** Opening Extracted material block **

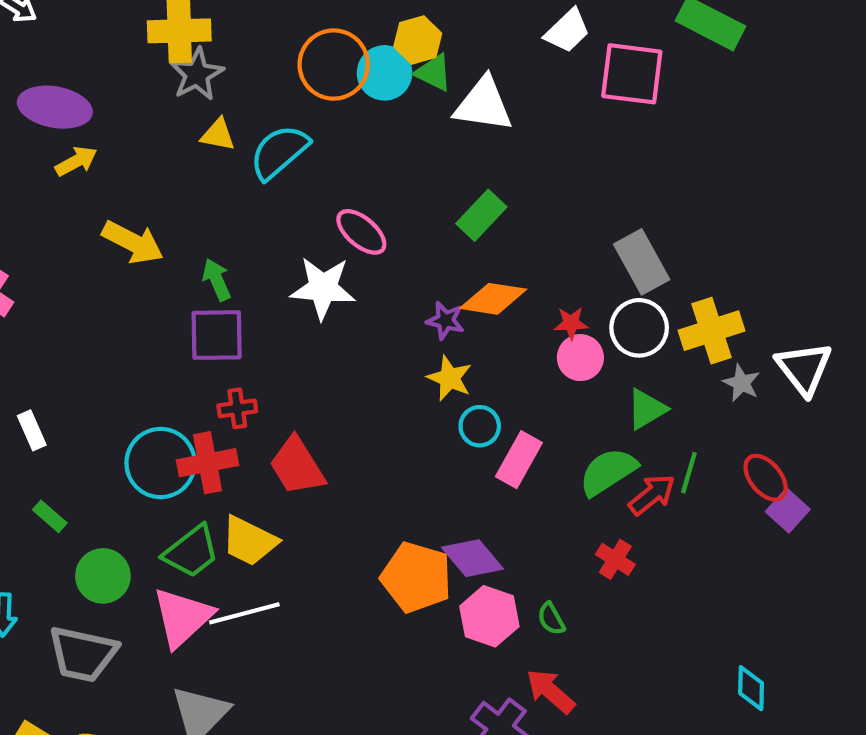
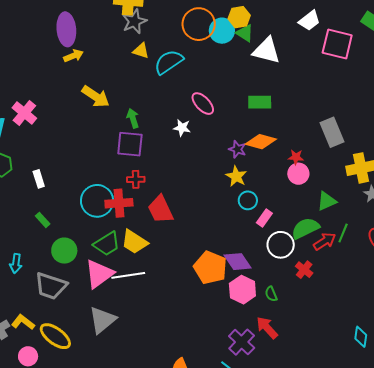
purple ellipse: (55, 107) -> (66, 29), turned 68
green rectangle: (481, 215) -> (260, 102), turned 40
white star: (323, 288) -> (182, 128), size x0.6
white circle: (639, 328) -> (281, 245), moved
pink rectangle: (519, 460) -> (264, 218), size x0.7

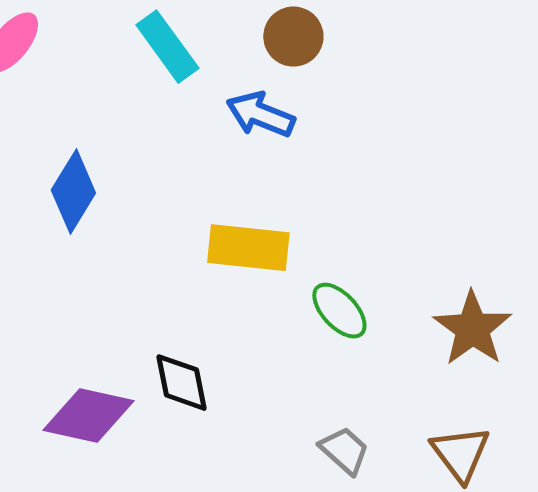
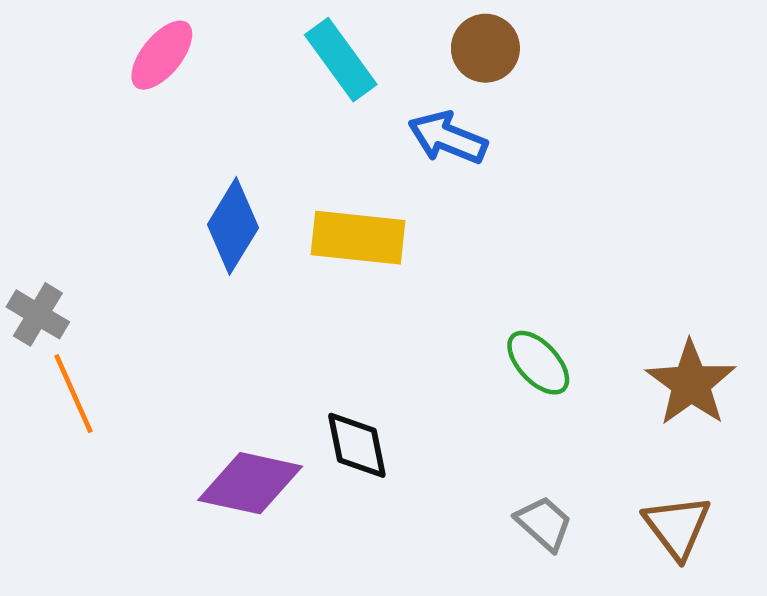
yellow rectangle: (248, 248) -> (358, 238), moved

** Closing Extracted material block **

Assigned task ▸ Would you return the material exactly, images excluded?

Your response ▸
purple ellipse: (55, 107) -> (66, 29), turned 68
green rectangle: (481, 215) -> (260, 102), turned 40
white star: (323, 288) -> (182, 128), size x0.6
white circle: (639, 328) -> (281, 245), moved
pink rectangle: (519, 460) -> (264, 218), size x0.7

yellow rectangle: (248, 248) -> (358, 238), moved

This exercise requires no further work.